> _Exercise goal_
Copy every line in the entries below that contains the string "kern", matching upper and lower case exactly.

A run of entries:
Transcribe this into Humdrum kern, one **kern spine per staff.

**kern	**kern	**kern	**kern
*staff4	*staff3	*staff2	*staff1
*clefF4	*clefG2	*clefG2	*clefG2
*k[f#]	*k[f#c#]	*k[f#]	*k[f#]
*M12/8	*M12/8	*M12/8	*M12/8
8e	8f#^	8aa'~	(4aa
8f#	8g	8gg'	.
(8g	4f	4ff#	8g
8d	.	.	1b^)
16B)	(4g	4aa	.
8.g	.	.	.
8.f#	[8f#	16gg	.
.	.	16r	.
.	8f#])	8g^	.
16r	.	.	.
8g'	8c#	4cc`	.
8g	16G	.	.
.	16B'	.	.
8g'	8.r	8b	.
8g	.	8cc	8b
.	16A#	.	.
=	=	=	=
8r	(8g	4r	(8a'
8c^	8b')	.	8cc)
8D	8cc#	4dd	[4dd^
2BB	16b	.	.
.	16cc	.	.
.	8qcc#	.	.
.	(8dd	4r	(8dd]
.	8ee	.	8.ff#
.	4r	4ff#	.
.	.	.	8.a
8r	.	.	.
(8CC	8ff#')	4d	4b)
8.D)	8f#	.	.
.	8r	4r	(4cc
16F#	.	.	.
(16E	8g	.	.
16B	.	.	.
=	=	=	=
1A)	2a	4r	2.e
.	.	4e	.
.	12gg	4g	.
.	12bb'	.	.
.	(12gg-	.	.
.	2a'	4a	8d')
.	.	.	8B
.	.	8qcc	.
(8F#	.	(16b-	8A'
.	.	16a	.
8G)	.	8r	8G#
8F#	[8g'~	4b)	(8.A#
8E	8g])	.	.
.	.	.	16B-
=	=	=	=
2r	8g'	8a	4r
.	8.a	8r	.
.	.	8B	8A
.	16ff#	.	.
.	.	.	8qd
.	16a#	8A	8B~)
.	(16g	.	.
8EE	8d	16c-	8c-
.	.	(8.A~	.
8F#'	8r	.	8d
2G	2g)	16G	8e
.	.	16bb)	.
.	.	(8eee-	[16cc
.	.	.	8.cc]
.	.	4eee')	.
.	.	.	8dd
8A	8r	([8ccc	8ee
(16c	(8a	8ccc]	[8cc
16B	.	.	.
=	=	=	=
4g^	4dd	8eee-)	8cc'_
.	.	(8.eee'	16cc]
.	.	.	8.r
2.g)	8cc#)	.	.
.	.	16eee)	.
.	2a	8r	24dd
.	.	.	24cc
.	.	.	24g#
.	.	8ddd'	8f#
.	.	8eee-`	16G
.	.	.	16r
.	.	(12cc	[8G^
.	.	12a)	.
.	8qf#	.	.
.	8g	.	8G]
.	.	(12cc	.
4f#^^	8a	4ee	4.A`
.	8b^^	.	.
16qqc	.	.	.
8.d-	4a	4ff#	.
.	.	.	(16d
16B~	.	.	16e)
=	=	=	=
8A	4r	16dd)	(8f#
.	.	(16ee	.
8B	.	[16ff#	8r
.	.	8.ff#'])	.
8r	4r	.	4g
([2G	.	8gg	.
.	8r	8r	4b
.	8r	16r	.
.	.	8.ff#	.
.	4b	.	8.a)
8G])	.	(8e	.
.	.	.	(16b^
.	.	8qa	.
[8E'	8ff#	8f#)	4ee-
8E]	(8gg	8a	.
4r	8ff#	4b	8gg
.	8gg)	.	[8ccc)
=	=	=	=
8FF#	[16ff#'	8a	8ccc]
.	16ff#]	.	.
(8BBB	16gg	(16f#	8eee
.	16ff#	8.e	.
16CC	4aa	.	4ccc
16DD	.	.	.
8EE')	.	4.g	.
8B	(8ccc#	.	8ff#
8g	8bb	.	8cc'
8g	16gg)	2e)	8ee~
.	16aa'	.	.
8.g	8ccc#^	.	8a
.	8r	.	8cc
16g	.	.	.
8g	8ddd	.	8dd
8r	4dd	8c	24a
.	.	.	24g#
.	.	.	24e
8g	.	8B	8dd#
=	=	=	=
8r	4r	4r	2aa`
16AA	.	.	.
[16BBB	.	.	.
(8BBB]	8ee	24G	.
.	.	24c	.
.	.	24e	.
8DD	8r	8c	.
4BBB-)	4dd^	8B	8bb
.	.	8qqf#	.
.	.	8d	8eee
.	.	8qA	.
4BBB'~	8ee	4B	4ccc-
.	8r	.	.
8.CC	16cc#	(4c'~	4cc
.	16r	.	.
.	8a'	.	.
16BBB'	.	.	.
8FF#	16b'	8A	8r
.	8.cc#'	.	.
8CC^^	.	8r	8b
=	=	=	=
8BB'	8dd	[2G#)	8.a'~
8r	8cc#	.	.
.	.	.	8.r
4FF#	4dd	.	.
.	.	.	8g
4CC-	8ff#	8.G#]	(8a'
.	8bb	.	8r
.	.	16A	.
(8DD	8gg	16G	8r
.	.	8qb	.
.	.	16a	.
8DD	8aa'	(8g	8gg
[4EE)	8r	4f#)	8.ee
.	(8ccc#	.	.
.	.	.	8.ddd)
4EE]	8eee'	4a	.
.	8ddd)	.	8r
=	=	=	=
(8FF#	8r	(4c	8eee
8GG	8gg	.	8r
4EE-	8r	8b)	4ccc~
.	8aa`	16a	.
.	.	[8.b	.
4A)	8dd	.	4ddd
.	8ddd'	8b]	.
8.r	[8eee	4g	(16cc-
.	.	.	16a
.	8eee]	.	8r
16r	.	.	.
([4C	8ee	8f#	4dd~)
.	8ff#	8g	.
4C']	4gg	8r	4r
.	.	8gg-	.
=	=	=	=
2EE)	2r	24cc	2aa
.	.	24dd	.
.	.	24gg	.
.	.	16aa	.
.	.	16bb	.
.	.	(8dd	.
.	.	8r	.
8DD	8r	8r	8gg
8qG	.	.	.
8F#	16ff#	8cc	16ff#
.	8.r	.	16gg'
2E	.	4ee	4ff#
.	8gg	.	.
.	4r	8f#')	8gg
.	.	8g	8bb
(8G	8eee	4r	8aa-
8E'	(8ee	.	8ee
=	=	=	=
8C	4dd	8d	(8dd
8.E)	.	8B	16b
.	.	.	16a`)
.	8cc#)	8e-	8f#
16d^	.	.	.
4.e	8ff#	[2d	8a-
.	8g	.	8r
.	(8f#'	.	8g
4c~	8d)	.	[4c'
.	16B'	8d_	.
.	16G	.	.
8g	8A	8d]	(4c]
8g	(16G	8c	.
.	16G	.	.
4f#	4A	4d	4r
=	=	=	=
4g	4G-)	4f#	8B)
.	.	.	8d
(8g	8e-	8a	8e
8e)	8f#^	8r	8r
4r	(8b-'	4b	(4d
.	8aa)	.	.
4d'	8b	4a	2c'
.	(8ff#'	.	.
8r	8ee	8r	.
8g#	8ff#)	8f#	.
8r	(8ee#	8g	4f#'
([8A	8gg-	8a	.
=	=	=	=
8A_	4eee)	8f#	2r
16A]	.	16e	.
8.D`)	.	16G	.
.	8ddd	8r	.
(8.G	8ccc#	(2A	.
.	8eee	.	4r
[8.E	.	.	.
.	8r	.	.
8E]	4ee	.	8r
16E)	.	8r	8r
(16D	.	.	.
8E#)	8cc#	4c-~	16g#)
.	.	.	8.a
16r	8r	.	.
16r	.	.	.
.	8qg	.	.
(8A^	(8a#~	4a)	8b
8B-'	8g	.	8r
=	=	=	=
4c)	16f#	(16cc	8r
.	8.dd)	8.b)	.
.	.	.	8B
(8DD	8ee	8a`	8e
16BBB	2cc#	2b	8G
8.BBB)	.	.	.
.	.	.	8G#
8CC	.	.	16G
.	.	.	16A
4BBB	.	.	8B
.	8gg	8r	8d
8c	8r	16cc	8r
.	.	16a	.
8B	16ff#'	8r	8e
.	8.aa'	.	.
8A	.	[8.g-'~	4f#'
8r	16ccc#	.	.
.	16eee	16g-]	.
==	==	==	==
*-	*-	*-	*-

> _Result of the exercise_
Transcribe this into Humdrum kern, one **kern spine per staff.
**kern	**kern	**kern	**kern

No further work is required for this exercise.